> What the exercise asks
Scan the entries below and report only how many lines contain "orange".

Start of Block

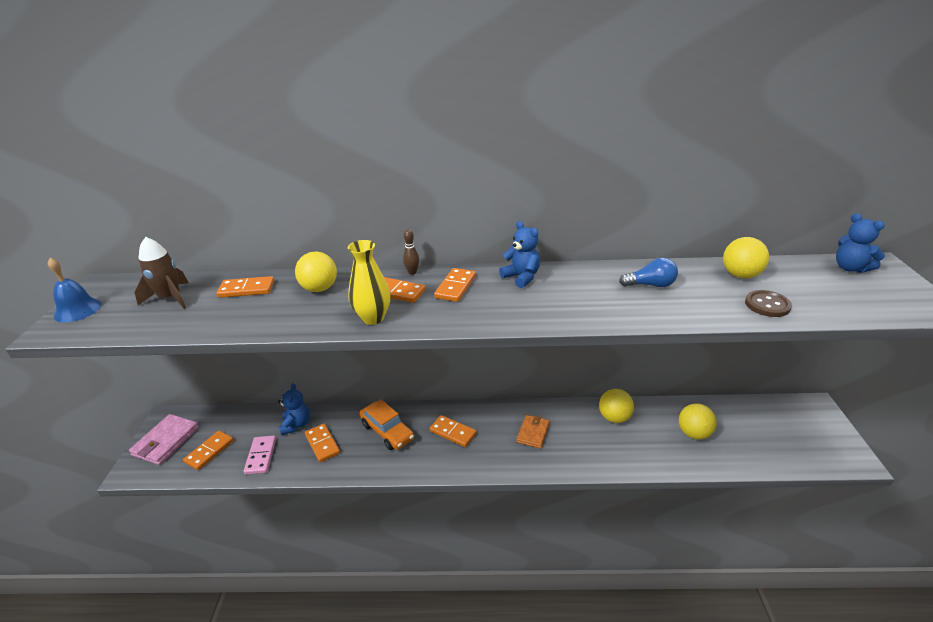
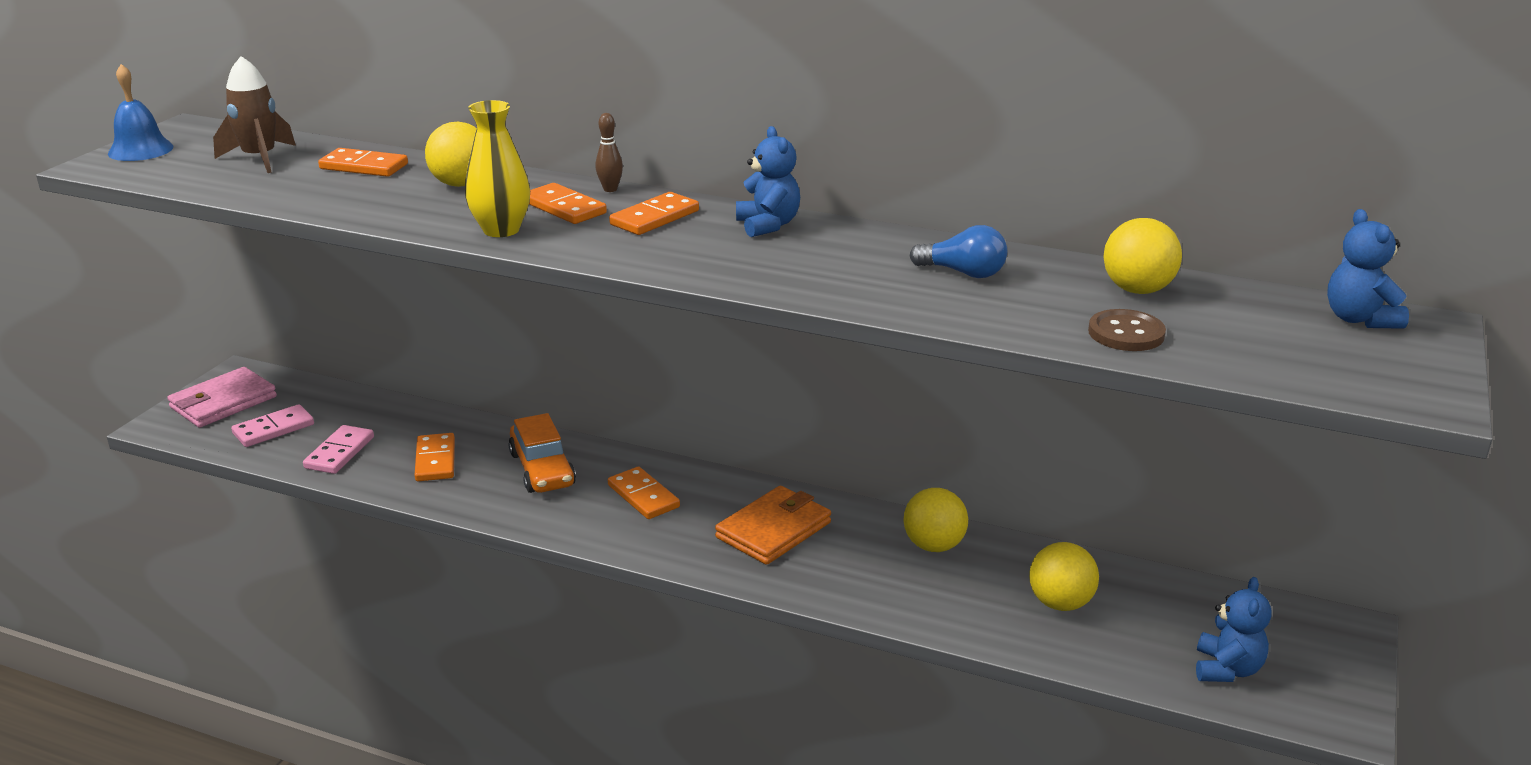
camera: 20 degrees right, 5 degrees down
(209, 451) = (273, 429): orange domino -> pink domino
(296, 424) = (414, 427): blue teddy bear -> blue teddy bear (1227, 669)
(533, 433) = (774, 530): orange wallet -> orange wallet, size x1.52

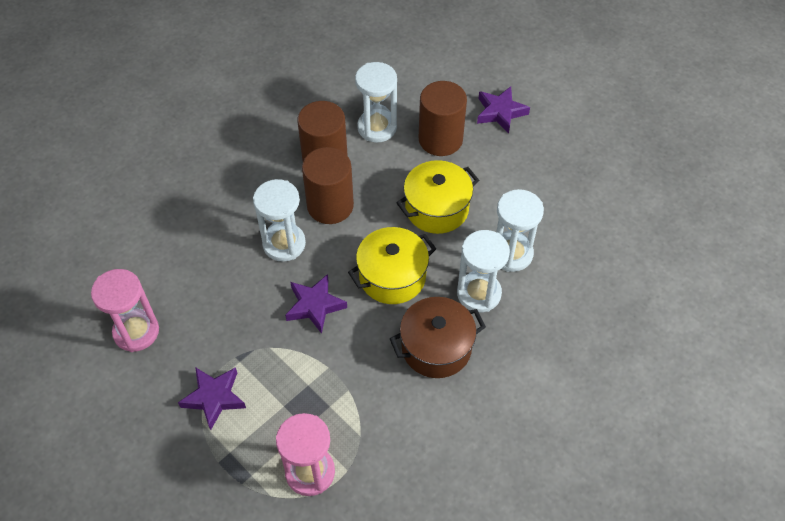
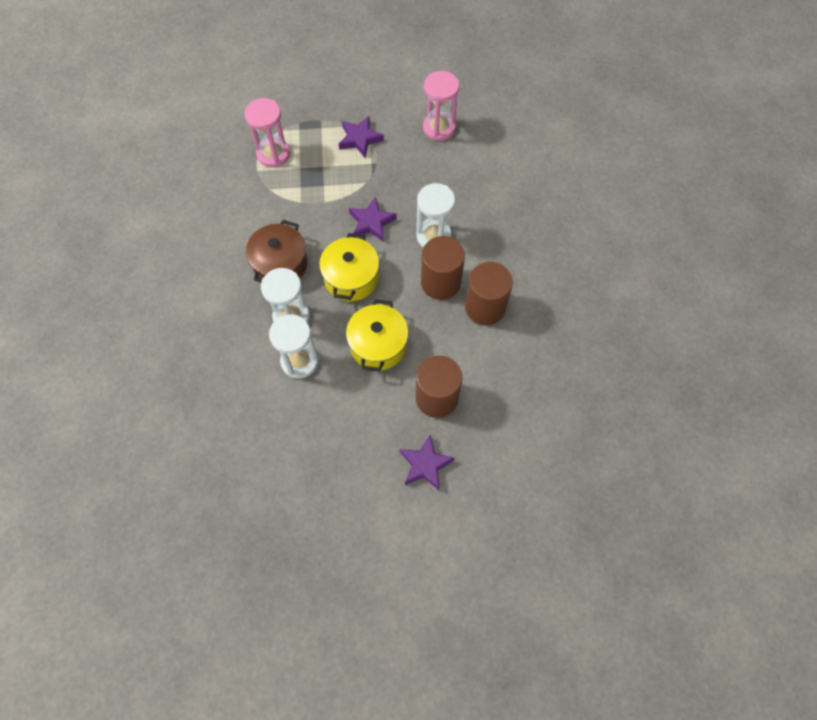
camera: 130 degrees right, 10 degrees up
(377, 127) = (486, 363): white hourglass -> none

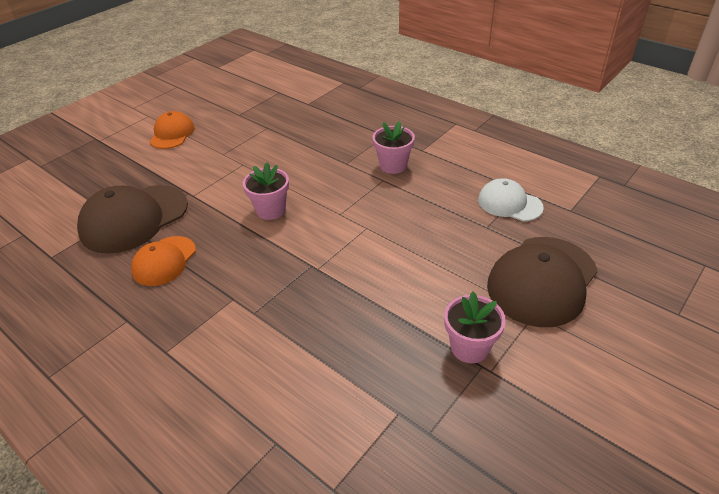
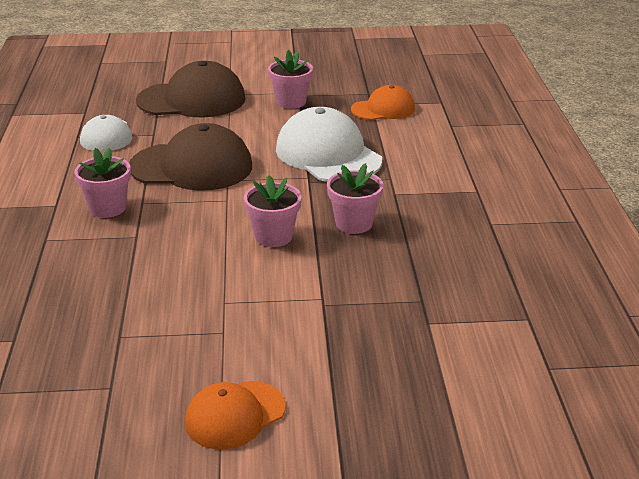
camera: 135 degrees left, 10 degrees down
(134, 218) = (409, 309): brown cap -> brown cap (191, 167)
(164, 261) = (419, 249): orange cap -> orange cap (383, 109)
(232, 251) = (354, 223): none -> pink flower pot
(335, 302) = (328, 155): none -> white cap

End of Block

> Your response
3